**RAW DATA**.
##########
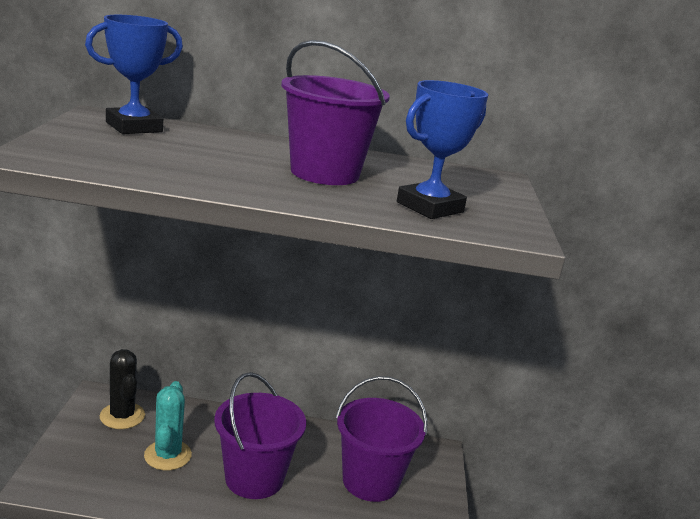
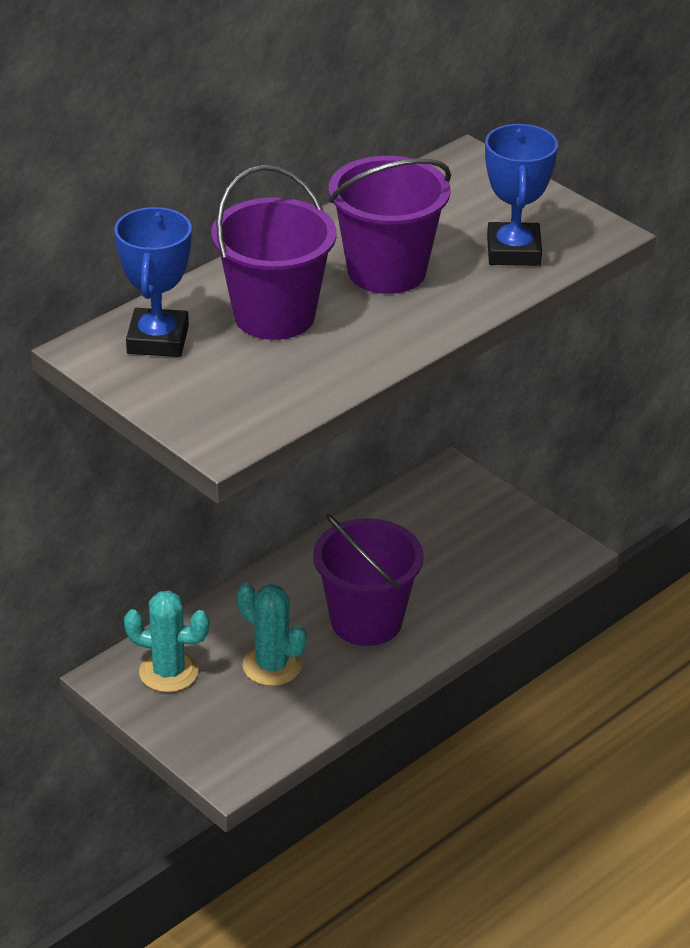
camera: 45 degrees left, 15 degrees up
(122, 416) = (168, 672): black cactus -> turquoise cactus
(370, 481) = (446, 544): purple bucket -> purple bucket (274, 316)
##########
**DIRECTIONS**. Repeat the data exactly, dropping every picture it holds.

**YOUR SOLUTION**.
camera: 45 degrees left, 15 degrees up
(122, 416) = (168, 672): black cactus -> turquoise cactus
(370, 481) = (446, 544): purple bucket -> purple bucket (274, 316)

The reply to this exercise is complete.